Aim of the exercise:
Count the lines below that contain the string "have", treating uppercase and lowercase letters as different, and give only the number.

Data section:
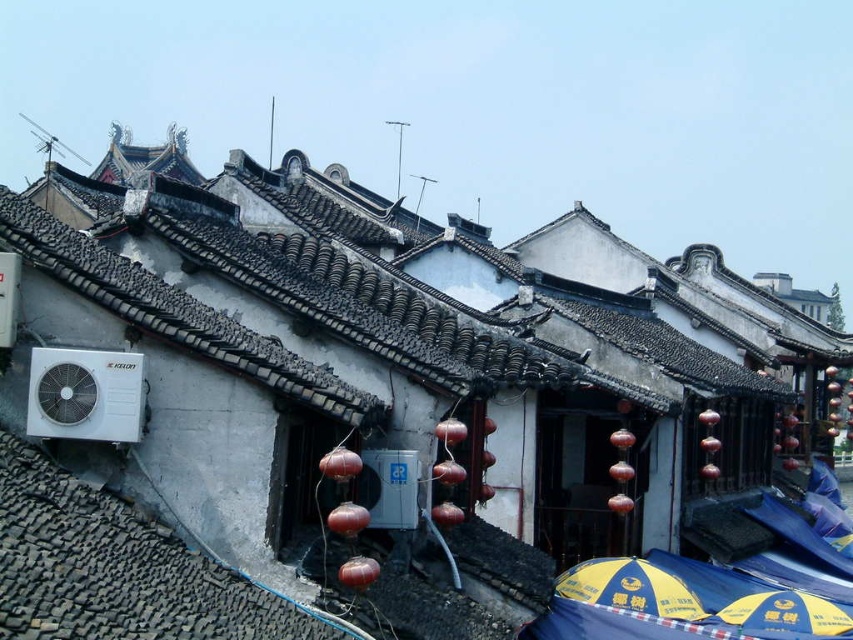
Question: Does dark gray tile roof at center have a greater width compared to yellowmaterial/textureumbrella at lower center?

Choices:
 (A) no
 (B) yes

Answer: (B)

Question: Is dark gray tile roof at center positioned before yellowmaterial/textureumbrella at lower center?

Choices:
 (A) no
 (B) yes

Answer: (B)

Question: Does dark gray tile roof at center have a larger size compared to yellowmaterial/textureumbrella at lower center?

Choices:
 (A) yes
 (B) no

Answer: (A)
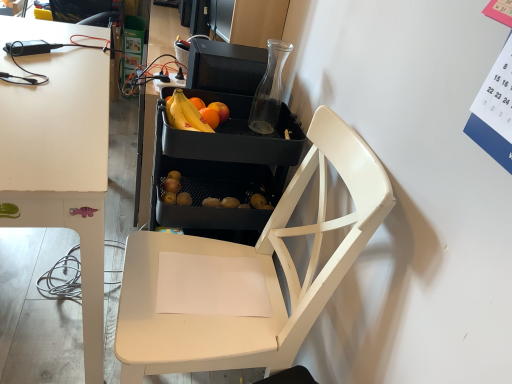
Describe the element at coordinates (223, 144) in the screenshot. This screenshot has width=512, height=384. I see `black plastic tray at center` at that location.

The image size is (512, 384). What do you see at coordinates (61, 167) in the screenshot?
I see `white matte desk at left` at bounding box center [61, 167].

What do you see at coordinates (192, 114) in the screenshot?
I see `matte black fruit at center` at bounding box center [192, 114].

This screenshot has height=384, width=512. Find the location of `black plastic tray at center`. black plastic tray at center is located at coordinates (223, 144).

In order to click on desk below the black plastic tray at center (from the image's perspective) in this screenshot , I will do `click(61, 167)`.

Looking at the image, does black plastic tray at center seem bigger or smaller compared to white matte desk at left?

Considering their sizes, black plastic tray at center takes up more space than white matte desk at left.

Does black plastic tray at center appear on the left side of white matte desk at left?

No, black plastic tray at center is not to the left of white matte desk at left.

Between black plastic tray at center and white matte chair at center, which one has larger width?

white matte chair at center is wider.

Is black plastic tray at center far away from white matte chair at center?

black plastic tray at center is near white matte chair at center, not far away.

From the image's perspective, is black plastic tray at center above or below white matte chair at center?

Based on their image positions, black plastic tray at center is located above white matte chair at center.

From the picture: From a real-world perspective, between black plastic tray at center and white matte chair at center, who is vertically higher?

black plastic tray at center is physically above.

Is matte black fruit at center surrounding white matte desk at left?

No, white matte desk at left is not inside matte black fruit at center.

Looking at this image, relative to white matte desk at left, is matte black fruit at center in front or behind?

matte black fruit at center is behind white matte desk at left.

Looking at this image, how different are the orientations of matte black fruit at center and white matte desk at left in degrees?

The facing directions of matte black fruit at center and white matte desk at left are 25.7 degrees apart.

Which of these two, matte black fruit at center or white matte desk at left, stands taller?

With more height is white matte desk at left.

Considering the sizes of objects matte black fruit at center and white matte chair at center in the image provided, who is smaller, matte black fruit at center or white matte chair at center?

Smaller between the two is matte black fruit at center.

Between matte black fruit at center and white matte chair at center, which one is positioned behind?

Positioned behind is matte black fruit at center.

Is matte black fruit at center situated inside white matte chair at center or outside?

matte black fruit at center lies outside white matte chair at center.

Is matte black fruit at center facing away from white matte chair at center?

No.

Which is behind, point (99, 140) or point (249, 334)?

Positioned behind is point (249, 334).

Do you think white matte desk at left is within white matte chair at center, or outside of it?

white matte desk at left lies outside white matte chair at center.

Would you consider white matte desk at left to be distant from white matte chair at center?

Actually, white matte desk at left and white matte chair at center are a little close together.

Which point is more forward, (261, 351) or (100, 111)?

The point (261, 351) is closer to the camera.

Which of these two, white matte chair at center or white matte desk at left, stands taller?

Standing taller between the two is white matte chair at center.

Could you tell me if white matte chair at center is turned towards white matte desk at left?

Yes.

Which is more to the right, white matte chair at center or white matte desk at left?

white matte chair at center is more to the right.

How many degrees apart are the facing directions of white matte desk at left and matte black fruit at center?

There is a 25.7-degree angle between the facing directions of white matte desk at left and matte black fruit at center.

Locate an element on the screen. desk beneath the matte black fruit at center (from a real-world perspective) is located at coordinates (61, 167).

From the image's perspective, who appears lower, white matte desk at left or matte black fruit at center?

white matte desk at left appears lower in the image.

Based on their positions, is white matte desk at left located to the left or right of matte black fruit at center?

In the image, white matte desk at left appears on the left side of matte black fruit at center.

Where is `desk that appears on the left of black plastic tray at center`? desk that appears on the left of black plastic tray at center is located at coordinates (61, 167).

In the image, there is a black plastic tray at center. Where is `chair below it (from the image's perspective)`? This screenshot has height=384, width=512. chair below it (from the image's perspective) is located at coordinates (245, 274).

Based on their spatial positions, is matte black fruit at center or white matte chair at center closer to black plastic tray at center?

matte black fruit at center lies closer to black plastic tray at center than the other object.

Based on their spatial positions, is matte black fruit at center or black plastic tray at center further from white matte desk at left?

black plastic tray at center is further to white matte desk at left.

Which object lies nearer to the anchor point matte black fruit at center, black plastic tray at center or white matte chair at center?

black plastic tray at center.

Estimate the real-world distances between objects in this image. Which object is further from white matte chair at center, white matte desk at left or black plastic tray at center?

white matte desk at left is further to white matte chair at center.

Which object lies further to the anchor point black plastic tray at center, white matte chair at center or white matte desk at left?

white matte desk at left.

From the image, which object appears to be farther from white matte desk at left, white matte chair at center or black plastic tray at center?

The object further to white matte desk at left is white matte chair at center.

Considering their positions, is white matte desk at left positioned further to matte black fruit at center than black plastic tray at center?

white matte desk at left lies further to matte black fruit at center than the other object.

Looking at the image, which one is located further to white matte chair at center, black plastic tray at center or white matte desk at left?

The object further to white matte chair at center is white matte desk at left.

At what (x,y) coordinates should I click in order to perform the action: click on grapefruit between black plastic tray at center and white matte desk at left from top to bottom. Please return your answer as a coordinate pair (x, y). Looking at the image, I should click on (192, 114).

What are the coordinates of `grapefruit between black plastic tray at center and white matte chair at center in the vertical direction` in the screenshot? It's located at (192, 114).

The image size is (512, 384). What are the coordinates of `desk between black plastic tray at center and white matte chair at center from top to bottom` in the screenshot? It's located at (61, 167).

You are a GUI agent. You are given a task and a screenshot of the screen. Output one action in this format:
    pyautogui.click(x=<x>, y=<y>)
    Task: Click on the grapefruit situated between white matte desk at left and white matte chair at center from left to right
    This screenshot has width=512, height=384.
    Given the screenshot: What is the action you would take?
    (x=192, y=114)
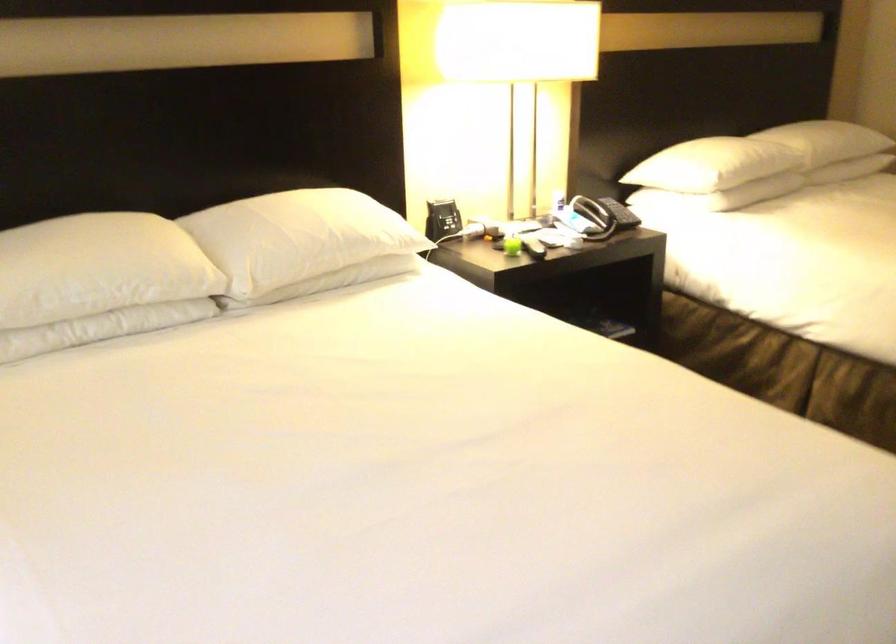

Response below:
2